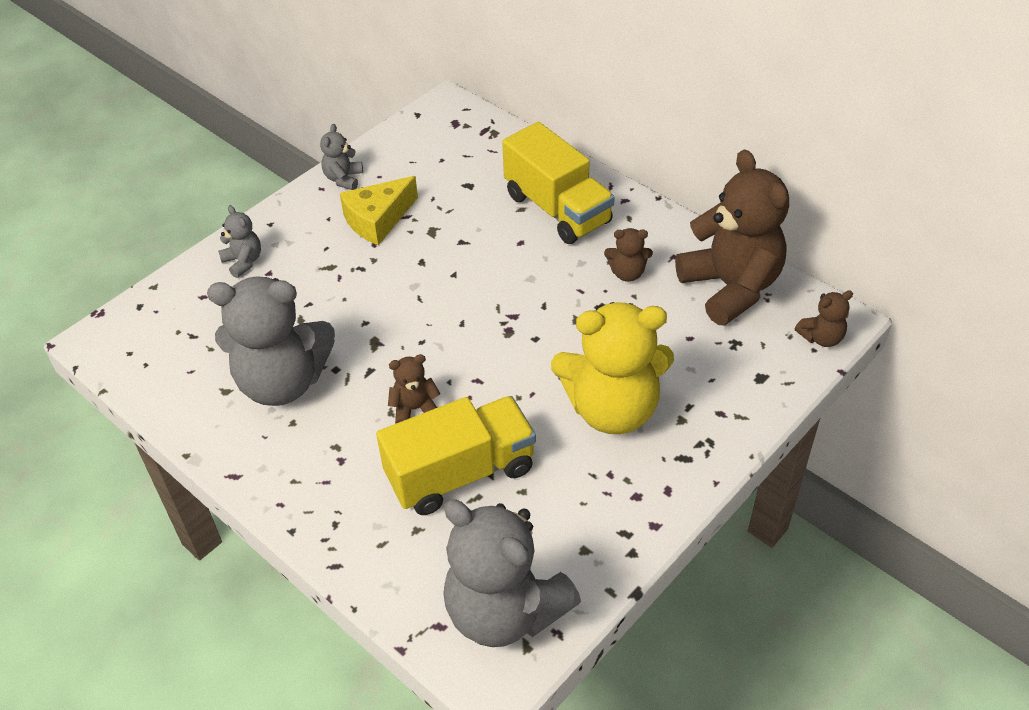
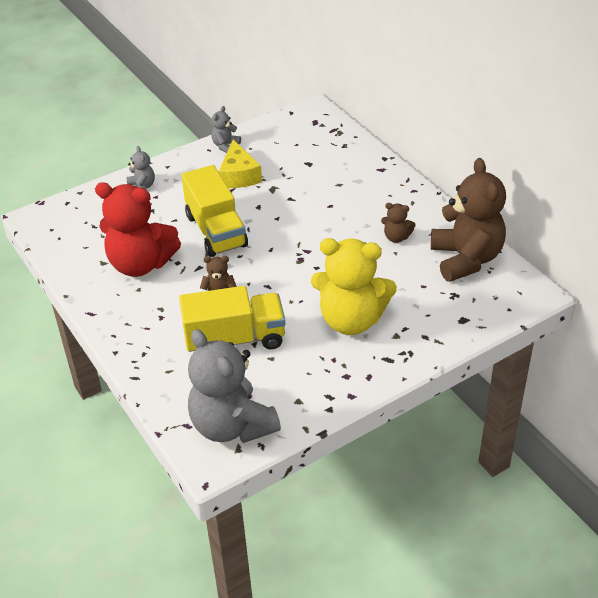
camera: 15 degrees right, 5 degrees down
(282, 382) = (140, 264): grey teddy bear -> red teddy bear
(378, 220) = (239, 175): yellow cheese -> yellow cheese turned 75 degrees counterclockwise
(557, 209) = (364, 188): yellow truck -> yellow truck (216, 231)
(821, 338) = (517, 302): brown teddy bear -> none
=======
Work instructions: Starting at the line that contains "(557, 209) = (364, 188): yellow", retype each line through the end of the listing above and nothing else.

Task solution:
(557, 209) = (364, 188): yellow truck -> yellow truck (216, 231)
(821, 338) = (517, 302): brown teddy bear -> none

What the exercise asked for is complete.